AIM OF THE TASK:
Take the data below and repeat it exactly.

Dataset excerpts
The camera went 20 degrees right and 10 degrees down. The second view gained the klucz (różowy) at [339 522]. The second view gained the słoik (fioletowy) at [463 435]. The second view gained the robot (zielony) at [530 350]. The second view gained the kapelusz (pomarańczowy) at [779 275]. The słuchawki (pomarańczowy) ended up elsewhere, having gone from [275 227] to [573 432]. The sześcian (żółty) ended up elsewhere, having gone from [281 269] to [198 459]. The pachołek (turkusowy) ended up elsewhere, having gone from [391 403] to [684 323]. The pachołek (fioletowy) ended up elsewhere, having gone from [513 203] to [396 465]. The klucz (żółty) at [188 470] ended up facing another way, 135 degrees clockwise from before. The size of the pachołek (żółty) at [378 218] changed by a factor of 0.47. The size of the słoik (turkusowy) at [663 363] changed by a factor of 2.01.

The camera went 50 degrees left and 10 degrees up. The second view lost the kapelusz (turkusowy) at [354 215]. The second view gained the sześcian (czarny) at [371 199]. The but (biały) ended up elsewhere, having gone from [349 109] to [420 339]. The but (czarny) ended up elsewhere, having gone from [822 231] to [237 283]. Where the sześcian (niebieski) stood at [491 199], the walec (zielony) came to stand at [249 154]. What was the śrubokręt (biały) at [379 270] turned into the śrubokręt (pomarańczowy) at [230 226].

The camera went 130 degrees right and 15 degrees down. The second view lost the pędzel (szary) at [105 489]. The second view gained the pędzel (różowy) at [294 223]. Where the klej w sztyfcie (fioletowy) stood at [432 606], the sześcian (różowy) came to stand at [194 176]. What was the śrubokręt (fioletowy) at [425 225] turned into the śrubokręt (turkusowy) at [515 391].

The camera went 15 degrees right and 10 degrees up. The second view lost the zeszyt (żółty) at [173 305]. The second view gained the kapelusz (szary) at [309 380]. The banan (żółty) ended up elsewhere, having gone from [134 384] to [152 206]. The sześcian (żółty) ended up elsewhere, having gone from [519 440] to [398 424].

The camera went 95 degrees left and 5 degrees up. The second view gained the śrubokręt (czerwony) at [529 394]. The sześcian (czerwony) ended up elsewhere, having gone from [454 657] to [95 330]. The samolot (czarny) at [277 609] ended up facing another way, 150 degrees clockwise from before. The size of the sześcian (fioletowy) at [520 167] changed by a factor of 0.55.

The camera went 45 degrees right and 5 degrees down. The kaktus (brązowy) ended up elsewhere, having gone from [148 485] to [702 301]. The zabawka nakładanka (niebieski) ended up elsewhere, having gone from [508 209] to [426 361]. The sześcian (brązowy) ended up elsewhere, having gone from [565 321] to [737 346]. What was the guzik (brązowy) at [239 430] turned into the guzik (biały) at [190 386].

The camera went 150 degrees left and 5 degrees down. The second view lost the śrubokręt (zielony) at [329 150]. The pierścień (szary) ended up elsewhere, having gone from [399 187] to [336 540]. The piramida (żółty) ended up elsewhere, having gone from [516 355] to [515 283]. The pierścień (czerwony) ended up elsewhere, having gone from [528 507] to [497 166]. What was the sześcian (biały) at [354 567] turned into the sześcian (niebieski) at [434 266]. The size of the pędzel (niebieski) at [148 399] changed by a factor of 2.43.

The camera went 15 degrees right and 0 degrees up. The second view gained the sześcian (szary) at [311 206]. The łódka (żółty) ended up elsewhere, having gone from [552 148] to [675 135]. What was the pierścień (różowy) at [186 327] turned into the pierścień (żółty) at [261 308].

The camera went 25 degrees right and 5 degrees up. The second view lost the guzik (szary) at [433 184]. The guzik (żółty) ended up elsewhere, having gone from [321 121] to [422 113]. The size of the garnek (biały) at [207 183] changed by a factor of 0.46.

EXPECTED ANSWER:
The camera went 20 degrees right and 10 degrees down. The second view gained the klucz (różowy) at [339 522]. The second view gained the słoik (fioletowy) at [463 435]. The second view gained the robot (zielony) at [530 350]. The second view gained the kapelusz (pomarańczowy) at [779 275]. The słuchawki (pomarańczowy) ended up elsewhere, having gone from [275 227] to [573 432]. The sześcian (żółty) ended up elsewhere, having gone from [281 269] to [198 459]. The pachołek (turkusowy) ended up elsewhere, having gone from [391 403] to [684 323]. The pachołek (fioletowy) ended up elsewhere, having gone from [513 203] to [396 465]. The klucz (żółty) at [188 470] ended up facing another way, 135 degrees clockwise from before. The size of the pachołek (żółty) at [378 218] changed by a factor of 0.47. The size of the słoik (turkusowy) at [663 363] changed by a factor of 2.01.

The camera went 50 degrees left and 10 degrees up. The second view lost the kapelusz (turkusowy) at [354 215]. The second view gained the sześcian (czarny) at [371 199]. The but (biały) ended up elsewhere, having gone from [349 109] to [420 339]. The but (czarny) ended up elsewhere, having gone from [822 231] to [237 283]. Where the sześcian (niebieski) stood at [491 199], the walec (zielony) came to stand at [249 154]. What was the śrubokręt (biały) at [379 270] turned into the śrubokręt (pomarańczowy) at [230 226].

The camera went 130 degrees right and 15 degrees down. The second view lost the pędzel (szary) at [105 489]. The second view gained the pędzel (różowy) at [294 223]. Where the klej w sztyfcie (fioletowy) stood at [432 606], the sześcian (różowy) came to stand at [194 176]. What was the śrubokręt (fioletowy) at [425 225] turned into the śrubokręt (turkusowy) at [515 391].

The camera went 15 degrees right and 10 degrees up. The second view lost the zeszyt (żółty) at [173 305]. The second view gained the kapelusz (szary) at [309 380]. The banan (żółty) ended up elsewhere, having gone from [134 384] to [152 206]. The sześcian (żółty) ended up elsewhere, having gone from [519 440] to [398 424].

The camera went 95 degrees left and 5 degrees up. The second view gained the śrubokręt (czerwony) at [529 394]. The sześcian (czerwony) ended up elsewhere, having gone from [454 657] to [95 330]. The samolot (czarny) at [277 609] ended up facing another way, 150 degrees clockwise from before. The size of the sześcian (fioletowy) at [520 167] changed by a factor of 0.55.

The camera went 45 degrees right and 5 degrees down. The kaktus (brązowy) ended up elsewhere, having gone from [148 485] to [702 301]. The zabawka nakładanka (niebieski) ended up elsewhere, having gone from [508 209] to [426 361]. The sześcian (brązowy) ended up elsewhere, having gone from [565 321] to [737 346]. What was the guzik (brązowy) at [239 430] turned into the guzik (biały) at [190 386].

The camera went 150 degrees left and 5 degrees down. The second view lost the śrubokręt (zielony) at [329 150]. The pierścień (szary) ended up elsewhere, having gone from [399 187] to [336 540]. The piramida (żółty) ended up elsewhere, having gone from [516 355] to [515 283]. The pierścień (czerwony) ended up elsewhere, having gone from [528 507] to [497 166]. What was the sześcian (biały) at [354 567] turned into the sześcian (niebieski) at [434 266]. The size of the pędzel (niebieski) at [148 399] changed by a factor of 2.43.

The camera went 15 degrees right and 0 degrees up. The second view gained the sześcian (szary) at [311 206]. The łódka (żółty) ended up elsewhere, having gone from [552 148] to [675 135]. What was the pierścień (różowy) at [186 327] turned into the pierścień (żółty) at [261 308].

The camera went 25 degrees right and 5 degrees up. The second view lost the guzik (szary) at [433 184]. The guzik (żółty) ended up elsewhere, having gone from [321 121] to [422 113]. The size of the garnek (biały) at [207 183] changed by a factor of 0.46.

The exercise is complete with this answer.